Extracted records:
☆ ☆ ☆

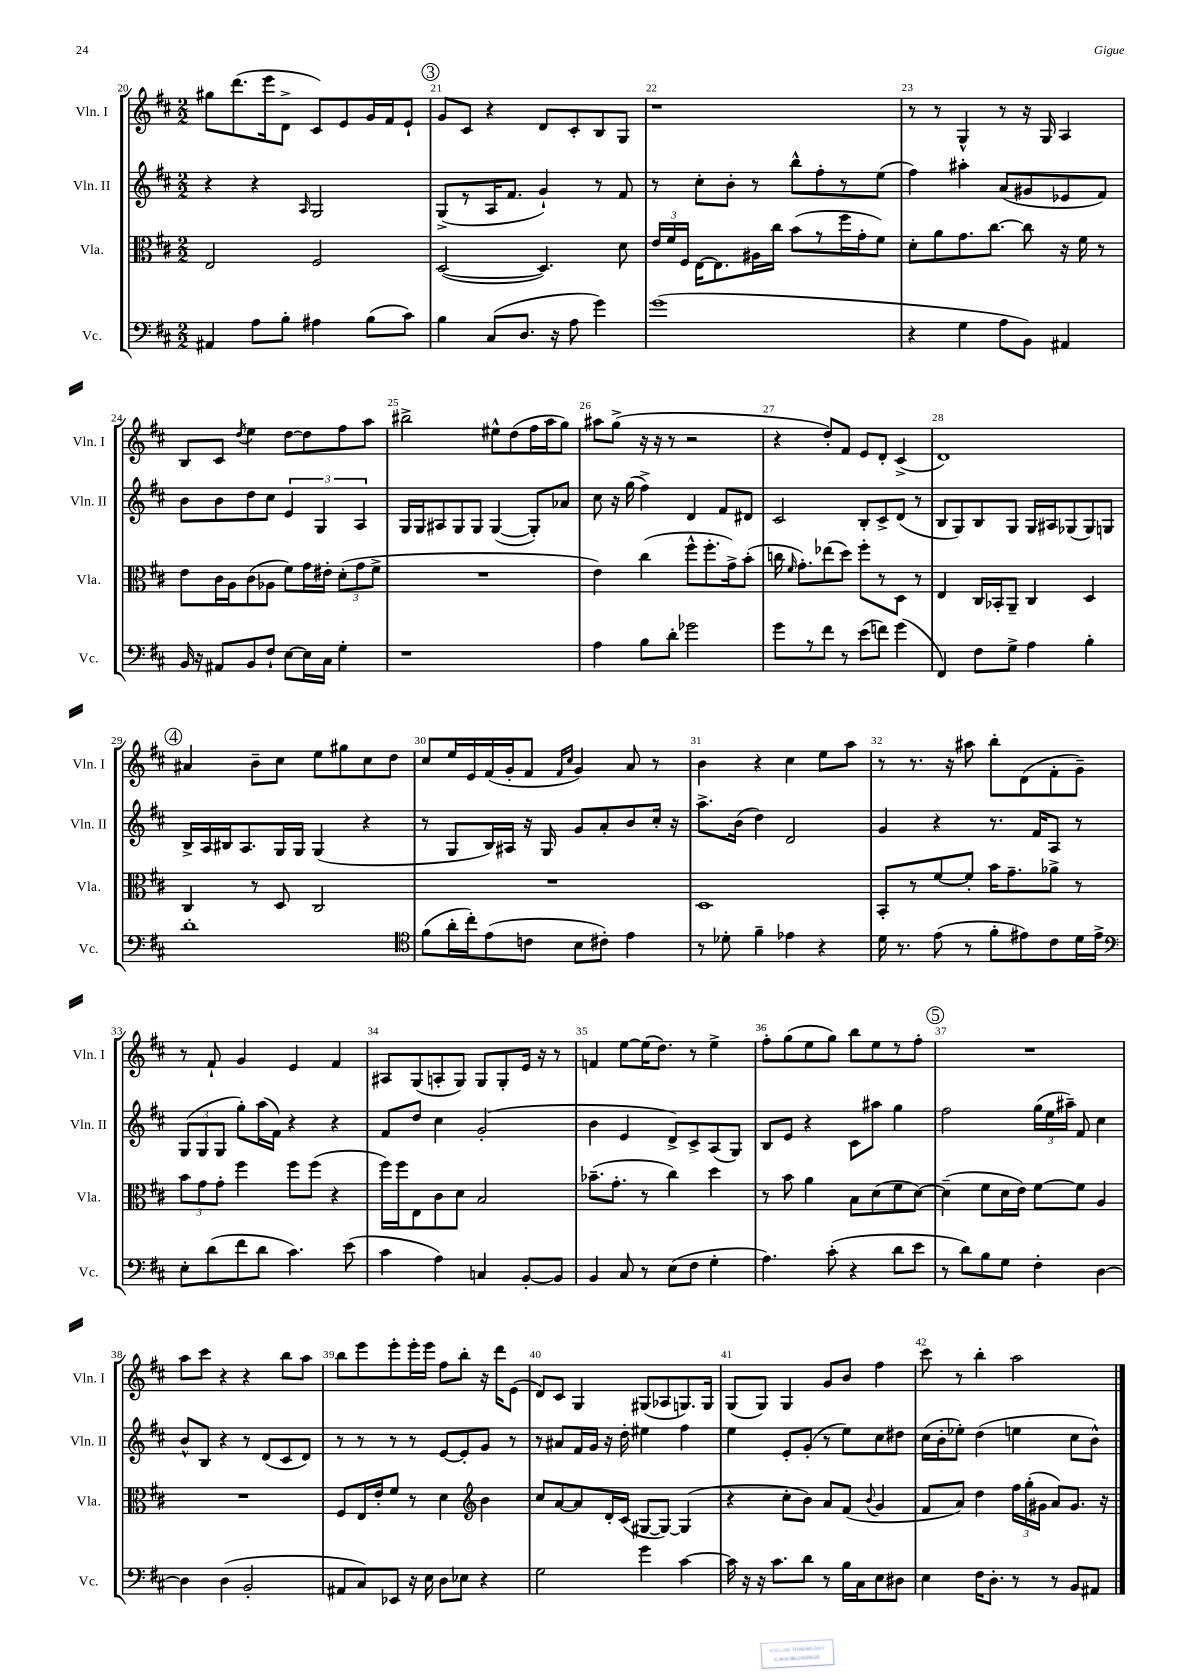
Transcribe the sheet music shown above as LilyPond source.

<<
\new StaffGroup <<
\new Staff = "s0" \with { instrumentName = "Vln. I" shortInstrumentName = "Vln. I" } {
    \clef treble \key d \major \numericTimeSignature \time 2/2
    \autoBeamOff gis''8[ d'''8.( e'''16 d'8]-> cis'8[) e'8 g'16 fis'16 e'8]-! |
    \mark \markup { \circle "3" } g'8[ cis'8] r4 d'8[ cis'8-. b8 g8] |
    r1 |
    r8 r8 g4-^ r8 r16 g16 a4 |
    b8[ cis'8] \acciaccatura { d''8 } e''4 d''8[~ d''8 fis''8 a''8] |
    bis''2-> eis''8[-^ d''8( fis''16 a''16 g''8]) |
    ais''8[ g''8]->( r16 r16 r8 r2 |
    r4 d''8[-.) fis'8] e'8[ d'8]-. cis'4->( |
    d'1) |
    \mark \markup { \circle "4" } ais'4 b'8[-- cis''8] e''8[ gis''8 cis''8 d''8] |
    cis''8[ e''16 e'16 fis'16( g'16-. fis'8] \grace { fis'16[ cis''16] } g'4) a'8 r8 |
    b'4 r4 cis''4 e''8[ a''8] |
    r8 r8. r16 ais''8 b''8[-. d'8( fis'8-. g'8]--) |
    r8 fis'8-! g'4 e'4 fis'4 |
    ais8[ g8( a8-. g8]) g8[ g8-. e'16] r16 r8 |
    f'4 e''8[~ e''16( d''8.]) r8 e''4-> |
    fis''8[-. g''8( e''8 g''8]) b''8[ e''8 r8 fis''8]-. |
    \mark \markup { \circle "5" } R1 |
    a''8[ cis'''8] r4 r4 b''8[ a''8] |
    b''8[ e'''8 e'''8-. e'''16-. e'''16] fis''8[ b''8]-. r16 d'''16[ e'8]( |
    d'8[) cis'8] g4 gis8[( aes8 g8.) g16] |
    g8[( g8]) g4 g'8[ b'8] fis''4 |
    cis'''8 r8 b''4-. a''2 \bar "|." |
}
\new Staff = "s1" \with { instrumentName = "Vln. II" shortInstrumentName = "Vln. II" } {
    \clef treble \key d \major \numericTimeSignature \time 2/2
    \autoBeamOff r4 r4 \grace { a16 } g2 |
    \mark \markup { \circle "3" } g8[->( r8 a16 fis'8.] g'4-!) r8 fis'8 |
    r8 cis''8[-. b'8]-. r8 b''8[-^ fis''8-. r8 e''8]( |
    fis''4) ais''4-. a'8[( gis'8 ees'8 fis'8]) |
    b'8[ b'8 d''8 cis''8] \tuplet 3/2 { e'4 g4 a4 } |
    g16[ g16 ais8 g8 g8] g4~( g8[-.) aes'8] |
    cis''8 r16 g''16( fis''4->) d'4 fis'8[ dis'8] |
    cis'2 b8[-. cis'8-> d'8]( r8 |
    b8[ g8) b8 g8] g16[ ais16 ges8( ges8) g8] |
    \mark \markup { \circle "4" } b16[-> a16 bis16 a8. g16 g16] g4( r4 |
    r8 g8[ b16) ais16] r16 g16 g'8[ a'8-. b'8 cis''16]-. r16 |
    a''8.[-> b'16]( d''4) d'2 |
    g'4 r4 r8. fis'16[ a8] r8 |
    \tuplet 3/2 { g8[( g8 g8] } g''8[-.) a''16( fis'16]) r4 r4 |
    fis'8[ d''8] cis''4 g'2-.( |
    b'4 e'4 d'8[->) cis'8-> a8( g8]) |
    b8[ e'8] r4 cis'8[ ais''8] g''4 |
    \mark \markup { \circle "5" } fis''2 \tuplet 3/2 { g''16[( e''16 ais''16]--) } fis'8 cis''4 |
    b'8[-^ b8] r4 r8 d'8[( cis'8 d'8]) |
    r8 r8 r8 r8 e'8[~ e'8-. g'8] r8 |
    r8 ais'8[ fis'16 g'16] r16 d''16-. eis''4 fis''4 |
    e''4 e'8[-. g'8]-.( r8 e''8[) cis''8 dis''8] |
    cis''16[( b'16-. ees''8]-.) d''4( e''4 cis''8[ b'8]-^) \bar "|." |
}
\new Staff = "s2" \with { instrumentName = "Vla." shortInstrumentName = "Vla." } {
    \clef alto \key d \major \numericTimeSignature \time 2/2
    \autoBeamOff e2 fis2 |
    \mark \markup { \circle "3" } d2~( d4.) d'8 |
    \tuplet 3/2 { e'16[ fis'16 fis16] } e16[~ e8. ais16 cis''16] b'8[( r8 fis''16 g'16-. fis'8]) |
    d'8[-. a'8 g'8. cis''8.]~ cis''8 r16 fis'16 r8 |
    e'8[ cis'16 a16 cis'8( aes8] fis'8[) g'16 eis'16]-. \tuplet 3/2 { d'8[-.( g'8 fis'8]-> } |
    R1 |
    e'4) cis''4( fis''8[-^ fis''8.-. g'16->) b'8]-.( |
    c''16 \grace { fis'16 } g'8.[-.) ees''8( d''8]) fis''8[-. r8 d8] r8 |
    e4 cis16[ bes,16-. a,8]-- cis4 d4 |
    \mark \markup { \circle "4" } cis4 r8 d8 cis2 |
    R1 |
    d1 |
    b,8[-. r8 fis'8~ fis'8]-. b'16[ g'8.-- aes'8]-> r8 |
    \tuplet 3/2 { b'8[ g'8 g'8]-. } fis''4 fis''8[ fis''8]( r4 |
    fis''16[) fis''16 e8 cis'8 d'8] b2 |
    bes'8.[--( g'8.]-. r8 cis''4) d''4 |
    r8 b'8 a'4 b8[ d'8( fis'8 d'8]~) |
    \mark \markup { \circle "5" } d'4--( fis'8[ d'16 e'16]) fis'8[~ fis'8] a4 |
    R1 |
    fis8[ e16 e'16-. fis'8] r8 d'4 \clef treble b'4 |
    cis''8[ a'8~ a'8 d'16-. cis'16]( gis8[~ gis8]~) gis4( |
    r4 cis''8[-. b'8]) a'8[ fis'8]( \appoggiatura { b'8 } g'4 |
    fis'8[ a'8]) d''4 \tuplet 3/2 { fis''16[ g''16-.( gis'16] } a'8[) gis'8.] r16 \bar "|." |
}
\new Staff = "s3" \with { instrumentName = "Vc." shortInstrumentName = "Vc." } {
    \clef bass \key d \major \numericTimeSignature \time 2/2
    \autoBeamOff ais,4 a8[ b8]-. ais4 b8[( cis'8]) |
    \mark \markup { \circle "3" } b4 cis8[( d8.] r16 a8 g'4) |
    g'1( |
    r4 g4 a8[ b,8]) ais,4 |
    b,16 r16 ais,8[ b,8 fis8]-! e8[~ e16 cis16] g4-. |
    r1 |
    a4 b8[ d'8]-. ges'2 |
    g'8[ r8 fis'8] r8 e'8[( f'8]) g'4( |
    fis,4) fis8[ g8]-> a4 b4-. |
    \mark \markup { \circle "4" } d'1-. |
    \clef tenor fis'8[( a'16-. cis''16-.) e'8( c'8] b8[ cis'8]-.) e'4 |
    r8 des'8-. fis'4-- ees'4 r4 |
    d'16 r8. e'8( r8 fis'8[-. eis'8) cis'8 d'16 eis'16]-> |
    \clef bass e8[-. d'8( fis'8 d'8] cis'4.) e'8( |
    cis'4 a4) c4 b,8[~-. b,8] |
    b,4 cis8 r8 e8[( fis8] g4-. |
    a4.) cis'8-.( r4 d'8[ e'8] |
    \mark \markup { \circle "5" } r8 d'8[) b8 g8] fis4-. d4~ |
    d4 d4( b,2-. |
    ais,8[ cis8) ees,8] r16 e16 d8[ ees8] r4 |
    g2 g'4 cis'4~ |
    cis'16 r16 r16 cis'8.[ d'8] r8 b16[ cis16 e8 dis8] |
    e4 fis16[ d8.]-. r8 r8 b,8[ ais,8] \bar "|." |
}
>>
>>
\layout { \context { \Score currentBarNumber = #20 \override BarNumber.break-visibility = ##(#f #t #t) barNumberVisibility = #all-bar-numbers-visible } }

☆ ☆ ☆

• [Your objective]: Select each line in the listing above that contains the string "shortInstrumentName", matching case exactly, and copy those lines out.

• [Solution for this exercise]:
\new Staff = "s0" \with { instrumentName = "Vln. I" shortInstrumentName = "Vln. I" } {
\new Staff = "s1" \with { instrumentName = "Vln. II" shortInstrumentName = "Vln. II" } {
\new Staff = "s2" \with { instrumentName = "Vla." shortInstrumentName = "Vla." } {
\new Staff = "s3" \with { instrumentName = "Vc." shortInstrumentName = "Vc." } {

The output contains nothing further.